### AIM OF THE EXERCISE
Find the string "VCTRL" in the material. Copy every line that has it.

### SUPPLIED RECORDS
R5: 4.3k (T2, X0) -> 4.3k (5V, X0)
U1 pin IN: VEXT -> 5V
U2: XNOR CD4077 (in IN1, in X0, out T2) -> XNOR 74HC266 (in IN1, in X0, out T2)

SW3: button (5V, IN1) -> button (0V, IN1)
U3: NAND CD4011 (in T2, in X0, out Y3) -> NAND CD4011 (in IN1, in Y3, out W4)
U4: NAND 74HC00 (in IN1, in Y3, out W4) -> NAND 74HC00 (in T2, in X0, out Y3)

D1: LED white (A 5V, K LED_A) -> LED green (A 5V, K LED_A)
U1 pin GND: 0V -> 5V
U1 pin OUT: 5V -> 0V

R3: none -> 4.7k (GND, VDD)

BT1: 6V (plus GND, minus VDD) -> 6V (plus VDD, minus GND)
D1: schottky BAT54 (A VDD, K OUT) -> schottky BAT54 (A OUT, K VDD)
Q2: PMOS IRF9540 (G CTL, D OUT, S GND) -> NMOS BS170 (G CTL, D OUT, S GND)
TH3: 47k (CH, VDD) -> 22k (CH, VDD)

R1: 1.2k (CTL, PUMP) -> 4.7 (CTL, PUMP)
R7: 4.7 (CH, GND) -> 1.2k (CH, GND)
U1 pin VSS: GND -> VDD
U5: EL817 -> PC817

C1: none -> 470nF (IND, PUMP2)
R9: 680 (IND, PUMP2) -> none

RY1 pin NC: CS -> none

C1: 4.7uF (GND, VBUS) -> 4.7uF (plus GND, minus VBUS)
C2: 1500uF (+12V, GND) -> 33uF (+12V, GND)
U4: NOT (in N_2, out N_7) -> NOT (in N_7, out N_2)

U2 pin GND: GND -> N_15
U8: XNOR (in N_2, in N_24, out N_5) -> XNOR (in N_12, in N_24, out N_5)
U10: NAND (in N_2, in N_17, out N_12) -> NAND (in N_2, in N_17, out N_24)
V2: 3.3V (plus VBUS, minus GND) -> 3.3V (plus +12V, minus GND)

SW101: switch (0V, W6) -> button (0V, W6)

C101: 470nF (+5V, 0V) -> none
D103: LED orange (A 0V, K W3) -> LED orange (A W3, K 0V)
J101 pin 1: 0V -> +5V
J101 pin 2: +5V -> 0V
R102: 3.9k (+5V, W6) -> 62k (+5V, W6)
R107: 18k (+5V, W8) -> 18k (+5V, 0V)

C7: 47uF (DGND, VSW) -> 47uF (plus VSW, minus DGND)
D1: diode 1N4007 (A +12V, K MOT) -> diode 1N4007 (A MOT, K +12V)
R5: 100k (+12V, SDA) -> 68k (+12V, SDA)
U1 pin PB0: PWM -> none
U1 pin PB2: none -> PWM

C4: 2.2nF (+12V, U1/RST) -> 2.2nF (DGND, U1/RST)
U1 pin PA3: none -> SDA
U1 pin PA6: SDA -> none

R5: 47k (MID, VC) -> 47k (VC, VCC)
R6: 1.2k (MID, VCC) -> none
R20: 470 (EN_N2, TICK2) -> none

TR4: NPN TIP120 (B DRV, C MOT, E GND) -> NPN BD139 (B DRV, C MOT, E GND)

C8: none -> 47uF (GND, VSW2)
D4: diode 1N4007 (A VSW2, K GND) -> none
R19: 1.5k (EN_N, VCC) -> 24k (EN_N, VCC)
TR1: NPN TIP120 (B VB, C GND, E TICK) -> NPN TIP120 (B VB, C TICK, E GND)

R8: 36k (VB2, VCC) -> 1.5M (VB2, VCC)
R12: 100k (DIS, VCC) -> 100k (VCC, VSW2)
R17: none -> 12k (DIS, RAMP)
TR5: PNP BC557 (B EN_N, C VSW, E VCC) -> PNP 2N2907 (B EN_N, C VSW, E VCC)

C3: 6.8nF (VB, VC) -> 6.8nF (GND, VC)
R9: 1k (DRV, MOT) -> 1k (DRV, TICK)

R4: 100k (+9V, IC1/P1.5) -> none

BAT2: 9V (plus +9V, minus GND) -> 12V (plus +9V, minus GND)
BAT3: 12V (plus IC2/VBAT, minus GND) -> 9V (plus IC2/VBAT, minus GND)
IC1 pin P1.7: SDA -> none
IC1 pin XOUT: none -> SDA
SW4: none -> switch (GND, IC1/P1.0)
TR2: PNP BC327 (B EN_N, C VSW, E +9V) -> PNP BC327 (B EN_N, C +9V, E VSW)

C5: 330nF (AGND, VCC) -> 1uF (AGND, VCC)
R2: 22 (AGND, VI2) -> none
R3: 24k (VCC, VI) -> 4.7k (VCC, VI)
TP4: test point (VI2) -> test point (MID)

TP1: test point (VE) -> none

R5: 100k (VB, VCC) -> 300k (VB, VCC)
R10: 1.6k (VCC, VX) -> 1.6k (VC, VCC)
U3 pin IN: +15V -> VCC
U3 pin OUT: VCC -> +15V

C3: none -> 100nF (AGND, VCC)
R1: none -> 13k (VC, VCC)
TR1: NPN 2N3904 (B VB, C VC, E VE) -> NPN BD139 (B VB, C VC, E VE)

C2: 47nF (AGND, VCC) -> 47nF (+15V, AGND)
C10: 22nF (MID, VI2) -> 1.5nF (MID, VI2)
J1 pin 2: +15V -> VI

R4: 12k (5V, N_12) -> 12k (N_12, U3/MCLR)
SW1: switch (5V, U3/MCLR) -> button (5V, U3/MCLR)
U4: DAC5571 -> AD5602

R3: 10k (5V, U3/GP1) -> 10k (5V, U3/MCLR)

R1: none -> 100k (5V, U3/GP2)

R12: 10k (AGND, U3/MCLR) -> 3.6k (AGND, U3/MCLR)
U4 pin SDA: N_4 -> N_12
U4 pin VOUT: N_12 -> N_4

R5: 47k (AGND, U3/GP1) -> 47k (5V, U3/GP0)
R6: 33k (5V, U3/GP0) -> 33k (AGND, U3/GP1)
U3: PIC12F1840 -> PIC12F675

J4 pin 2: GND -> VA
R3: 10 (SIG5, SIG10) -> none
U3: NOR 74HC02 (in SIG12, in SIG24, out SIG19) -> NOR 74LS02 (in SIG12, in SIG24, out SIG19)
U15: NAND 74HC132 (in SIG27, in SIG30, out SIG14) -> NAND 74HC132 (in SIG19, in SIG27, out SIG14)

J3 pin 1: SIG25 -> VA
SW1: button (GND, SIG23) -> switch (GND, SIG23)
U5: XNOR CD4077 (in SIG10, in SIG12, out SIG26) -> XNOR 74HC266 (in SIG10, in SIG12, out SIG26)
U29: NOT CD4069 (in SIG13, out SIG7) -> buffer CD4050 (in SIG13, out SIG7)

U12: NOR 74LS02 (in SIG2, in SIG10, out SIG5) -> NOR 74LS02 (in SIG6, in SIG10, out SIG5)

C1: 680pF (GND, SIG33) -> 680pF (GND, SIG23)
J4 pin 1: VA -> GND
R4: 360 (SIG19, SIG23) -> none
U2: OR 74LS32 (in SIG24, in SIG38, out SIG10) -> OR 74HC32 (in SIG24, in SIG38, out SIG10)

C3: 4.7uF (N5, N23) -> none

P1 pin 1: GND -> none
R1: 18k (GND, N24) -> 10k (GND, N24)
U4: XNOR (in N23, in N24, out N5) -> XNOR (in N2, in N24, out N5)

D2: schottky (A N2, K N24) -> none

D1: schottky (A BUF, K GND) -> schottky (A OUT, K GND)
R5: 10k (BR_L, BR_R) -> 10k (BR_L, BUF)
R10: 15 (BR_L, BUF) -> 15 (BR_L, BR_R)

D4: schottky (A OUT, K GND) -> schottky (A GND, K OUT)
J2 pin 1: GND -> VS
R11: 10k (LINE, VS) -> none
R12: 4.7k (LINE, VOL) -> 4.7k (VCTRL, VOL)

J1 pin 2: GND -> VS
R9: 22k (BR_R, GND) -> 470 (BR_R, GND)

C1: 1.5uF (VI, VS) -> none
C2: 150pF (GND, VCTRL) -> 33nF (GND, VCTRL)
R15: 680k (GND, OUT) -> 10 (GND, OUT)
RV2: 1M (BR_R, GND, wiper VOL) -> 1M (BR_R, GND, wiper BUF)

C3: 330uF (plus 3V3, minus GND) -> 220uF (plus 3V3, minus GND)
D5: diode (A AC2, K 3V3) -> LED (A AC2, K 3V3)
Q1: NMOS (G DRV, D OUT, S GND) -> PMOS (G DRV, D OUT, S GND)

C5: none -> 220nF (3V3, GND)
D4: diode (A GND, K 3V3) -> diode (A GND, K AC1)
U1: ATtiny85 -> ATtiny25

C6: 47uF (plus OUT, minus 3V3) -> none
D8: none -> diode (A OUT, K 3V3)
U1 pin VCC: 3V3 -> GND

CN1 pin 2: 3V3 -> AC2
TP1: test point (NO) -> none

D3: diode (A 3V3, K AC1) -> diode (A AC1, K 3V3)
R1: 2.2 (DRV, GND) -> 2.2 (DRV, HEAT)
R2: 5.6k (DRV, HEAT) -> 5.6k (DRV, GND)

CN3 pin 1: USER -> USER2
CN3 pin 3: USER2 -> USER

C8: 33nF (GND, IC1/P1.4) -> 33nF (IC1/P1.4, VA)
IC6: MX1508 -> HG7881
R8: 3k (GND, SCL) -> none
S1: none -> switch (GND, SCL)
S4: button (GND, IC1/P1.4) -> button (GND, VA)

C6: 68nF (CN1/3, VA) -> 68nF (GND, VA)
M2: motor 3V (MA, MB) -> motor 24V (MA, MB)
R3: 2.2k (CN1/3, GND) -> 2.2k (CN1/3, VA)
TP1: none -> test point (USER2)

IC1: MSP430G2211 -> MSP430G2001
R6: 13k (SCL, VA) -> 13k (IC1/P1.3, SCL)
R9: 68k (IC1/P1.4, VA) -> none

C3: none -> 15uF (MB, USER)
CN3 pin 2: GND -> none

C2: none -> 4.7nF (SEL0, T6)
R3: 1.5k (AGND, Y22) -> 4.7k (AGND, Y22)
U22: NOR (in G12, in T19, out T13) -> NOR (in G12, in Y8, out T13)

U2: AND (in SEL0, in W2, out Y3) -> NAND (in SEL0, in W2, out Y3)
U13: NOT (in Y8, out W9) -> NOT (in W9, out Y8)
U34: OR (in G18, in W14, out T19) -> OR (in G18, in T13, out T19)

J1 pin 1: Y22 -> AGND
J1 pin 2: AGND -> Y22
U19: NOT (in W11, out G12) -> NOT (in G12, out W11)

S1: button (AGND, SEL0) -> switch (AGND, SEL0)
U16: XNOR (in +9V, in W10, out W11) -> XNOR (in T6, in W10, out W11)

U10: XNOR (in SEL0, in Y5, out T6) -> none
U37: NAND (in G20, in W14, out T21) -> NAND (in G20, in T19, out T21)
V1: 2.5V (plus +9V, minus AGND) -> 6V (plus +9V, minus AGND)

### EXERCISE ANSWER
R12: 4.7k (LINE, VOL) -> 4.7k (VCTRL, VOL)
C2: 150pF (GND, VCTRL) -> 33nF (GND, VCTRL)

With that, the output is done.